[WRITTEN INSTRUCTION]:
Find every line in the rows that contains the word "sweater", and copy each such line in full.

[SUPPLIED DATA]:
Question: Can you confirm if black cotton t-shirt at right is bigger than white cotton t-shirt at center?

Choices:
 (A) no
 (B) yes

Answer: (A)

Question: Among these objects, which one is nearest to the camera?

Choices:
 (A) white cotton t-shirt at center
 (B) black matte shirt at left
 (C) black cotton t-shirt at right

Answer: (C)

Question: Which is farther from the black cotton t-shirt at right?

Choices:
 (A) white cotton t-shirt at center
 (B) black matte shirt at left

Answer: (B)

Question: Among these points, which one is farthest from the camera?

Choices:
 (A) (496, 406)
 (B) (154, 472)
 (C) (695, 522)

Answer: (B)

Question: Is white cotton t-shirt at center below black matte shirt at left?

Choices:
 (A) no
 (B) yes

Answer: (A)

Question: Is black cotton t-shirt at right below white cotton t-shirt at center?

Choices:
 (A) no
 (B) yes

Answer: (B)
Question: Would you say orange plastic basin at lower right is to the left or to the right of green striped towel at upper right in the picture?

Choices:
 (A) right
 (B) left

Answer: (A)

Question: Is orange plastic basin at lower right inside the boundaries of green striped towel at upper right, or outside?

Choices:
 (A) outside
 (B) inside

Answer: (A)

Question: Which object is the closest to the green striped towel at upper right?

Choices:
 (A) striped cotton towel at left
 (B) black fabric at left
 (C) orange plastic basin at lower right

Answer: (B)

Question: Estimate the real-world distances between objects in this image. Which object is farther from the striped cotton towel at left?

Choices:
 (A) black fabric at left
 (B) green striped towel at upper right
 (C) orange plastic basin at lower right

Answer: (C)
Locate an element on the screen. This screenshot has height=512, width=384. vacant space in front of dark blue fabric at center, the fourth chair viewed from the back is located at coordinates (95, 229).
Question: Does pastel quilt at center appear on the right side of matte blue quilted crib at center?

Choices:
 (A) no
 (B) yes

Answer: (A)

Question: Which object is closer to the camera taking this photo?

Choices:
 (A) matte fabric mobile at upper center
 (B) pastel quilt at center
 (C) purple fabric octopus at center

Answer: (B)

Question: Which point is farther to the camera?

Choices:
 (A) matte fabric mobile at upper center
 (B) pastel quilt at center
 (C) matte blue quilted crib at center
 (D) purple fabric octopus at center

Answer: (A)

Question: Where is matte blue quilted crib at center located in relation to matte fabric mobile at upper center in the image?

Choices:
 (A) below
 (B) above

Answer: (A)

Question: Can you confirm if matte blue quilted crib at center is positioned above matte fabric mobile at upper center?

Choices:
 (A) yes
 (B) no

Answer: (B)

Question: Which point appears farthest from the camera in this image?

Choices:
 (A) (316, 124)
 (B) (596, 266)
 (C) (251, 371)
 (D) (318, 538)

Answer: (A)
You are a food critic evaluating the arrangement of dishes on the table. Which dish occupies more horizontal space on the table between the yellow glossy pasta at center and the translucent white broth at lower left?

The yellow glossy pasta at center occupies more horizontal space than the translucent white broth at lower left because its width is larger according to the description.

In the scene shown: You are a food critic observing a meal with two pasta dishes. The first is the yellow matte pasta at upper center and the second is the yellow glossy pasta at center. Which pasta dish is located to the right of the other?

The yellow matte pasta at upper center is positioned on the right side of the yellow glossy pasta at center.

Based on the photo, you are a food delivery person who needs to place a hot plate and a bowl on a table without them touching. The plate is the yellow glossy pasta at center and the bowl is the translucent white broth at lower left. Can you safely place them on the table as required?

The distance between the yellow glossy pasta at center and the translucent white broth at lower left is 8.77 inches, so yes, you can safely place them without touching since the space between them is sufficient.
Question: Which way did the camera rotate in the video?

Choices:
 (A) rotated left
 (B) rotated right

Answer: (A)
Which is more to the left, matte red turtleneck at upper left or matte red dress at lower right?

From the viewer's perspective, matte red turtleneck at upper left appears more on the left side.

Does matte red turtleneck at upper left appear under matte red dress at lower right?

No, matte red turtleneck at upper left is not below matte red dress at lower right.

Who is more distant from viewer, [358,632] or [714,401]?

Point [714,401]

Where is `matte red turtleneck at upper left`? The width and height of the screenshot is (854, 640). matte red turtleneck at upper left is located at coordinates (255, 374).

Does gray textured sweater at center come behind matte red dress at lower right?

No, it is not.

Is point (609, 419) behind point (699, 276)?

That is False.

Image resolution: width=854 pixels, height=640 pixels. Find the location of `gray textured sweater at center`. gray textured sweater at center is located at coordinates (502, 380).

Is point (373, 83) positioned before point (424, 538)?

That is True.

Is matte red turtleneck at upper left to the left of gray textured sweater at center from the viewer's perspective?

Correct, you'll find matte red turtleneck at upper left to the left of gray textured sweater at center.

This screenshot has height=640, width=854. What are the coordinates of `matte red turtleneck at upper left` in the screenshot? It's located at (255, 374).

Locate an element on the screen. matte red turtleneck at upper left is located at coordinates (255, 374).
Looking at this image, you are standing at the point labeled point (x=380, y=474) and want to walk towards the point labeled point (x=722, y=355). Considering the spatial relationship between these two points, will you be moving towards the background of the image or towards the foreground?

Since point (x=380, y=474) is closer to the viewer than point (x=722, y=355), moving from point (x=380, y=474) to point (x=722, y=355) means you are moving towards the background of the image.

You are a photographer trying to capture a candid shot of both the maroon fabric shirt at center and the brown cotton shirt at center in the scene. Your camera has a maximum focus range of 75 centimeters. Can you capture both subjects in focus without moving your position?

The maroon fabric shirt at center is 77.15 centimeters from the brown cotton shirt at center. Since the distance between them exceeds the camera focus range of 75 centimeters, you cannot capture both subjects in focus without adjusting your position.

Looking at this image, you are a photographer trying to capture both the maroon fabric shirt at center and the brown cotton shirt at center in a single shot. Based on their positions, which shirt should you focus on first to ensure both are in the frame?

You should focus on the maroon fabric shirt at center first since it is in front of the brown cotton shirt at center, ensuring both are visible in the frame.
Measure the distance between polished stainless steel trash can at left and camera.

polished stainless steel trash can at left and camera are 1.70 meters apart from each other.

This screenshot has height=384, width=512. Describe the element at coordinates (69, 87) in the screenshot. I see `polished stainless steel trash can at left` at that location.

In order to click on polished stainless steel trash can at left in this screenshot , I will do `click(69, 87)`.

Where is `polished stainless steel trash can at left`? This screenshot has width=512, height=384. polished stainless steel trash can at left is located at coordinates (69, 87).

[REPLY]:
Does gray textured sweater at center come behind matte red dress at lower right?
Image resolution: width=854 pixels, height=640 pixels. Find the location of `gray textured sweater at center`. gray textured sweater at center is located at coordinates (502, 380).
Is matte red turtleneck at upper left to the left of gray textured sweater at center from the viewer's perspective?
Correct, you'll find matte red turtleneck at upper left to the left of gray textured sweater at center.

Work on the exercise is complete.